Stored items
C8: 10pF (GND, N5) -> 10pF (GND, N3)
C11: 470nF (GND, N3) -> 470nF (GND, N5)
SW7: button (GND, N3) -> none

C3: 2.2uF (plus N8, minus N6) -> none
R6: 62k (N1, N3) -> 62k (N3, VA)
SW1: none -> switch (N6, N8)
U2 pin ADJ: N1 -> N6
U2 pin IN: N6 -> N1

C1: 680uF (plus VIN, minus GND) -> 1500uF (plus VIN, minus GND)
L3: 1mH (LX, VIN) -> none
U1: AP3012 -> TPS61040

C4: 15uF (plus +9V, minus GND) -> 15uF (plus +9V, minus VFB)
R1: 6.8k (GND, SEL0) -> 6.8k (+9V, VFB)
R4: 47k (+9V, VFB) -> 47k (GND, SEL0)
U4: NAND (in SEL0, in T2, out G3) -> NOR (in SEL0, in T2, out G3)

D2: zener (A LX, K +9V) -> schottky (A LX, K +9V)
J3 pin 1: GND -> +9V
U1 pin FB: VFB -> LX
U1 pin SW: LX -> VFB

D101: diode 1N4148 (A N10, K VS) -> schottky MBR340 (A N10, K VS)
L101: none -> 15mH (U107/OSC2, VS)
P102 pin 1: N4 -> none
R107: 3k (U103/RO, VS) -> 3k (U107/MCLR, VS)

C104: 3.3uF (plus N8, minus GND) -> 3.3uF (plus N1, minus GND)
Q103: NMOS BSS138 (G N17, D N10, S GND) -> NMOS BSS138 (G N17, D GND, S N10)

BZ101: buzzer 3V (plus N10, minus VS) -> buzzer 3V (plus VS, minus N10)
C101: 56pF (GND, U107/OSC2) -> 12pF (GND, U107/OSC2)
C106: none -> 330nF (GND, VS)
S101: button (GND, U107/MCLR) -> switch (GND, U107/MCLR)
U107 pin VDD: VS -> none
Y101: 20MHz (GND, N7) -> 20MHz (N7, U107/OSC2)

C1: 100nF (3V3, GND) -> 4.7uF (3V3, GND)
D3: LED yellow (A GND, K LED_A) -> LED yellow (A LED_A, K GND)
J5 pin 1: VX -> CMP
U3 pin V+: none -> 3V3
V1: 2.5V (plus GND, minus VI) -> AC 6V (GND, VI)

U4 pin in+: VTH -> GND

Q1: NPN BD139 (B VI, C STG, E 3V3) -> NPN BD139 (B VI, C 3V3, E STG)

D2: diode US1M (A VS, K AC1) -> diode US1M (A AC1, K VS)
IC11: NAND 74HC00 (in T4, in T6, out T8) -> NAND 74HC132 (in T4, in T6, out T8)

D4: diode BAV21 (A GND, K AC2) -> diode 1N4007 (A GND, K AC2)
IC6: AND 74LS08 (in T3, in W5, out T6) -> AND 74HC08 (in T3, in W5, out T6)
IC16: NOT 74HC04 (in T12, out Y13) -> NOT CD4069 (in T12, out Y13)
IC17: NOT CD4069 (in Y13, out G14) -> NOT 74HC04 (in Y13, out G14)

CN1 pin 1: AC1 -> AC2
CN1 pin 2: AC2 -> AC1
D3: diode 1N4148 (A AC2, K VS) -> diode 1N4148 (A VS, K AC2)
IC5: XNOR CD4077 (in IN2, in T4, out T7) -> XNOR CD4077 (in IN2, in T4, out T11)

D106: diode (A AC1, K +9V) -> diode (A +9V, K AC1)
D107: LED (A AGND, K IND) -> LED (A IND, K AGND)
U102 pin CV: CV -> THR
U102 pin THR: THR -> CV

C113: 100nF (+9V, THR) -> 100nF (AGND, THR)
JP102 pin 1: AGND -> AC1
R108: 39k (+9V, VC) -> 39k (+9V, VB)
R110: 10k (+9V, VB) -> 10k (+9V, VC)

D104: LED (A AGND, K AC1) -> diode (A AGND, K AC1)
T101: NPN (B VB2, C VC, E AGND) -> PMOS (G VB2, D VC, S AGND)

◆ WHAT YOU SHOULD DO ◆
The answer must be a single number: the count of lines above that contain "none".

◆ SOLUTION TO THIS TASK ◆
9